■ Exercise aim
Transcribe the entries exactly. Omit the pictures.

(Geometric object motion data)

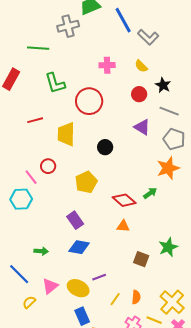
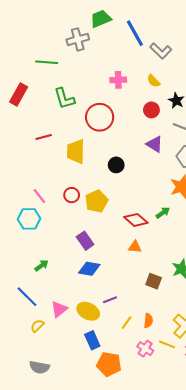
red circle: (48, 166) -> (72, 195), moved
green arrow: (41, 251) -> (41, 266), moved, turned -40

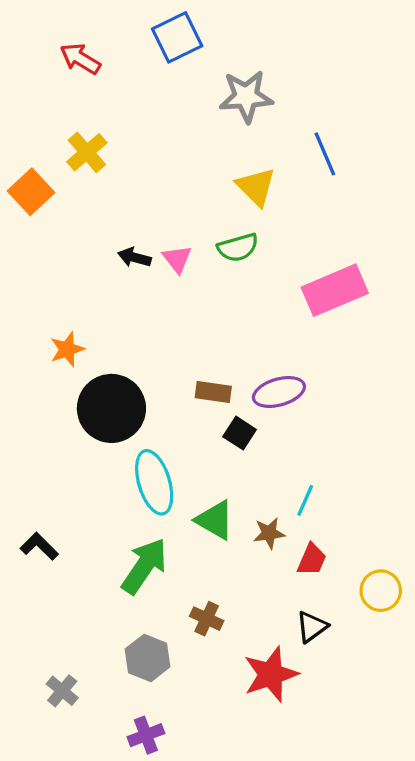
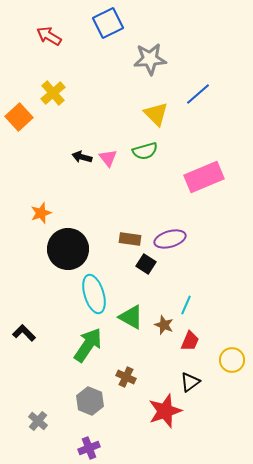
blue line: (325, 154) -> (198, 94), turned 72
brown star: (269, 533) -> (164, 325), turned 30

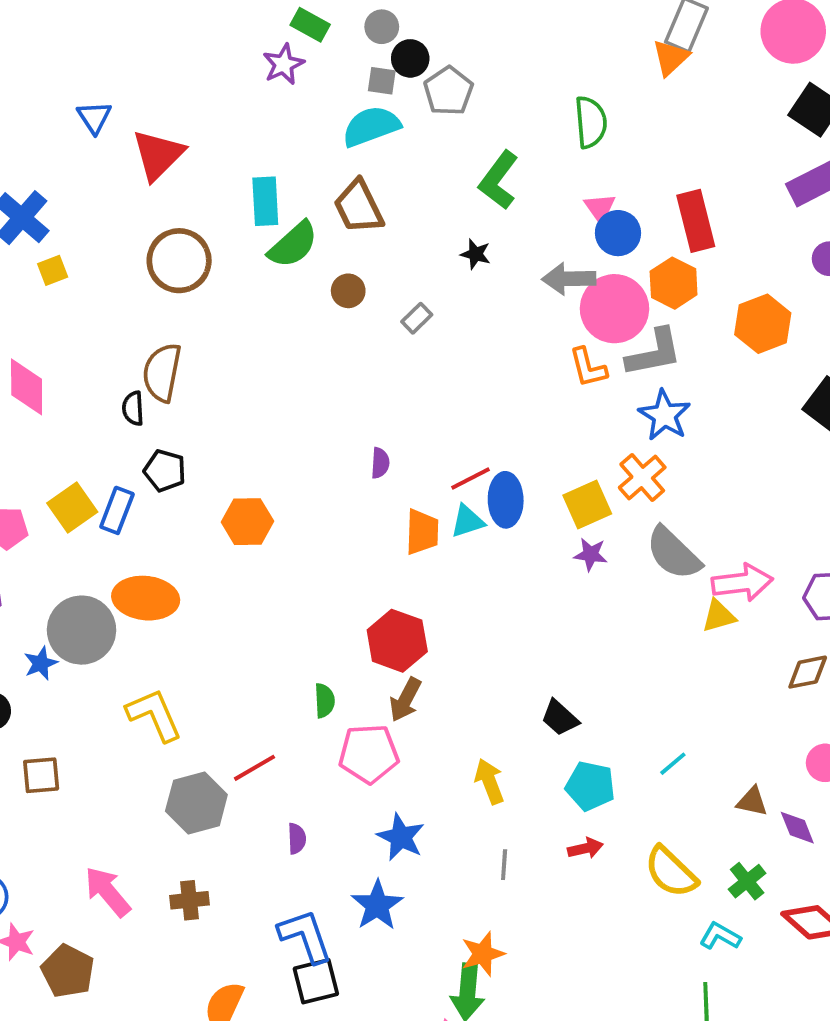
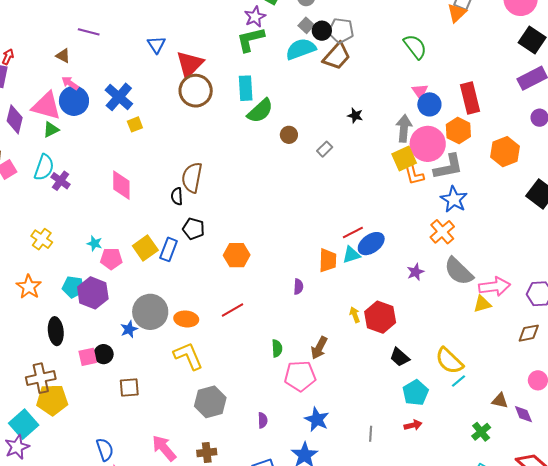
black circle: (410, 58) -> (322, 31), moved
gray square: (382, 81) -> (306, 25), turned 35
gray pentagon: (448, 91) -> (341, 31), turned -30
green semicircle: (591, 122) -> (415, 47), turned -32
green L-shape: (498, 180) -> (250, 39), moved, turned 40
brown trapezoid: (359, 207) -> (337, 56), moved, turned -112
brown circle: (179, 261) -> (196, 91), moved
gray arrow: (569, 279) -> (404, 128), turned 96
purple semicircle: (380, 463) -> (298, 287), moved
blue ellipse: (506, 500) -> (371, 244), turned 56
yellow square: (587, 505) -> (404, 159), moved
purple star: (591, 554) -> (415, 272), turned -30
orange ellipse: (146, 598) -> (186, 319), moved, size x0.7
red hexagon: (397, 641) -> (380, 317), moved
red line: (254, 768) -> (233, 310), moved
yellow arrow: (489, 781) -> (355, 315), moved, size x0.7
cyan pentagon: (590, 786) -> (416, 393), turned 30
yellow semicircle: (671, 872) -> (449, 361), moved
green cross: (747, 881) -> (481, 432), moved

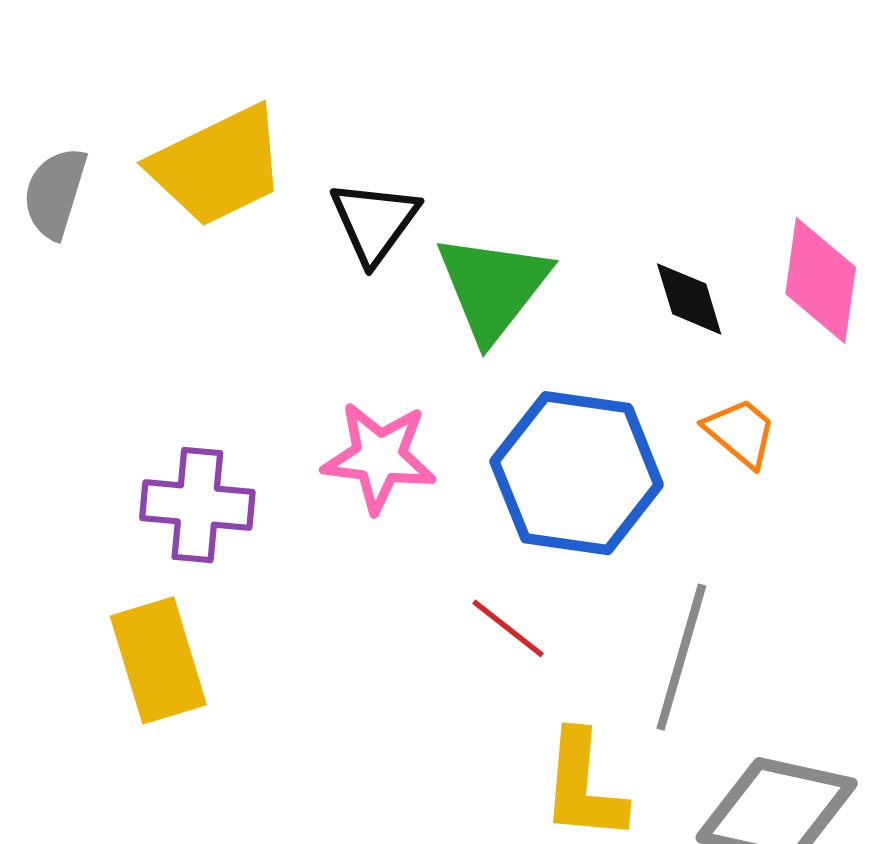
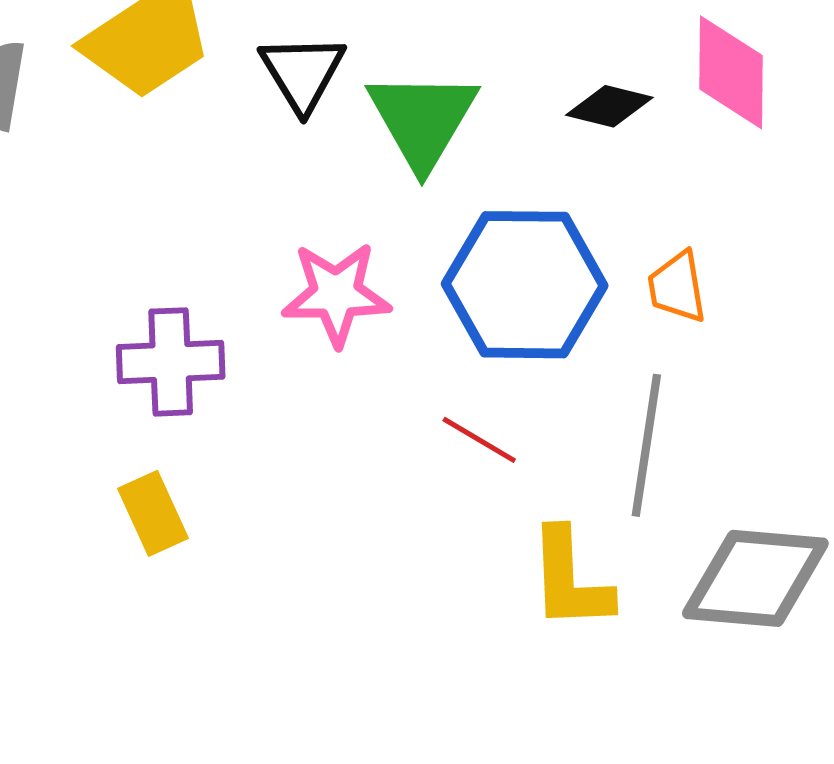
black diamond: (689, 299) -> (609, 106), turned -52
orange trapezoid: (740, 432) -> (677, 287), moved, turned -132
yellow rectangle: (158, 660) -> (153, 513), size x0.7

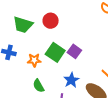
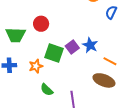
purple square: (74, 51) -> (72, 47), turned 32
blue star: (71, 80) -> (90, 45), moved

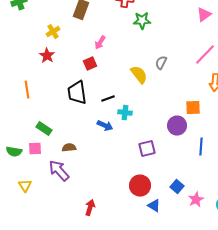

■ Expected answer
red circle: (48, 166) -> (72, 195), moved
green arrow: (41, 251) -> (41, 266), moved, turned -40

blue line: (325, 154) -> (198, 94), turned 72
brown star: (269, 533) -> (164, 325), turned 30

black circle: (410, 58) -> (322, 31), moved
gray square: (382, 81) -> (306, 25), turned 35
gray pentagon: (448, 91) -> (341, 31), turned -30
green semicircle: (591, 122) -> (415, 47), turned -32
green L-shape: (498, 180) -> (250, 39), moved, turned 40
brown trapezoid: (359, 207) -> (337, 56), moved, turned -112
brown circle: (179, 261) -> (196, 91), moved
gray arrow: (569, 279) -> (404, 128), turned 96
purple semicircle: (380, 463) -> (298, 287), moved
blue ellipse: (506, 500) -> (371, 244), turned 56
yellow square: (587, 505) -> (404, 159), moved
purple star: (591, 554) -> (415, 272), turned -30
orange ellipse: (146, 598) -> (186, 319), moved, size x0.7
red hexagon: (397, 641) -> (380, 317), moved
red line: (254, 768) -> (233, 310), moved
yellow arrow: (489, 781) -> (355, 315), moved, size x0.7
cyan pentagon: (590, 786) -> (416, 393), turned 30
yellow semicircle: (671, 872) -> (449, 361), moved
green cross: (747, 881) -> (481, 432), moved

black diamond: (689, 299) -> (609, 106), turned -52
orange trapezoid: (740, 432) -> (677, 287), moved, turned -132
yellow rectangle: (158, 660) -> (153, 513), size x0.7

purple square: (74, 51) -> (72, 47), turned 32
blue star: (71, 80) -> (90, 45), moved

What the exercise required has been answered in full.